- **Task to complete**:
Rewrite the lines below, replacing "center point" with "midpoint" wherever it occurs and leaving all else unchanged.
--- Begin Listed entries ---
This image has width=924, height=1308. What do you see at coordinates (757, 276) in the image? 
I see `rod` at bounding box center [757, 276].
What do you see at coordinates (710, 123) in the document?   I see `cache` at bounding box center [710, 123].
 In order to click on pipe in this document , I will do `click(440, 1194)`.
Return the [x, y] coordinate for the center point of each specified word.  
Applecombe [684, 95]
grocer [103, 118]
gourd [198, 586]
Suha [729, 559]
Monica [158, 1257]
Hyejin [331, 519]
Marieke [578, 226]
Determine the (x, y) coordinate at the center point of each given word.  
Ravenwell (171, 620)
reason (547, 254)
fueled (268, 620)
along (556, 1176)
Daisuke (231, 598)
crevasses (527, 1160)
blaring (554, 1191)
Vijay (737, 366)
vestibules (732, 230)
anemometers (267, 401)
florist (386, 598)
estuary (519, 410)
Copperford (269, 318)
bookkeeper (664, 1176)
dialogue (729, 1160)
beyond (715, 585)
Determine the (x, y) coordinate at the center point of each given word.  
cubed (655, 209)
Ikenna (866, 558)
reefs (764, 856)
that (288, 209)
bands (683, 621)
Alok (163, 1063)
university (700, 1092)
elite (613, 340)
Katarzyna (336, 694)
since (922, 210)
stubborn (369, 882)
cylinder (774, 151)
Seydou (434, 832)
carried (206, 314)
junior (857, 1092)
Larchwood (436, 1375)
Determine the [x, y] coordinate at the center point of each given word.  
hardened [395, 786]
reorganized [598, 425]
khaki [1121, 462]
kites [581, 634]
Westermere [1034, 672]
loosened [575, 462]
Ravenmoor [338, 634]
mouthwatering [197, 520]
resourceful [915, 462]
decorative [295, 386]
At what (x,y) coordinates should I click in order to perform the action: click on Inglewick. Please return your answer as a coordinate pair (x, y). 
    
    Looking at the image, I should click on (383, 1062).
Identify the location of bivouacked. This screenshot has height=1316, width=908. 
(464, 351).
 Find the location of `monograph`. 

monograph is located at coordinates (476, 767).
--- End Listed entries ---
- **Response to the exercise**:
This image has width=924, height=1308. What do you see at coordinates (757, 276) in the image? 
I see `rod` at bounding box center [757, 276].
What do you see at coordinates (710, 123) in the document?   I see `cache` at bounding box center [710, 123].
 In order to click on pipe in this document , I will do `click(440, 1194)`.
Return the [x, y] coordinate for the midpoint of each specified word.  
Applecombe [684, 95]
grocer [103, 118]
gourd [198, 586]
Suha [729, 559]
Monica [158, 1257]
Hyejin [331, 519]
Marieke [578, 226]
Determine the (x, y) coordinate at the midpoint of each given word.  
Ravenwell (171, 620)
reason (547, 254)
fueled (268, 620)
along (556, 1176)
Daisuke (231, 598)
crevasses (527, 1160)
blaring (554, 1191)
Vijay (737, 366)
vestibules (732, 230)
anemometers (267, 401)
florist (386, 598)
estuary (519, 410)
Copperford (269, 318)
bookkeeper (664, 1176)
dialogue (729, 1160)
beyond (715, 585)
Determine the (x, y) coordinate at the midpoint of each given word.  
cubed (655, 209)
Ikenna (866, 558)
reefs (764, 856)
that (288, 209)
bands (683, 621)
Alok (163, 1063)
university (700, 1092)
elite (613, 340)
Katarzyna (336, 694)
since (922, 210)
stubborn (369, 882)
cylinder (774, 151)
Seydou (434, 832)
carried (206, 314)
junior (857, 1092)
Larchwood (436, 1375)
Determine the [x, y] coordinate at the midpoint of each given word.  
hardened [395, 786]
reorganized [598, 425]
khaki [1121, 462]
kites [581, 634]
Westermere [1034, 672]
loosened [575, 462]
Ravenmoor [338, 634]
mouthwatering [197, 520]
resourceful [915, 462]
decorative [295, 386]
At what (x,y) coordinates should I click in order to perform the action: click on Inglewick. Please return your answer as a coordinate pair (x, y). 
    
    Looking at the image, I should click on (383, 1062).
Identify the location of bivouacked. This screenshot has height=1316, width=908. 
(464, 351).
 Find the location of `monograph`. 

monograph is located at coordinates (476, 767).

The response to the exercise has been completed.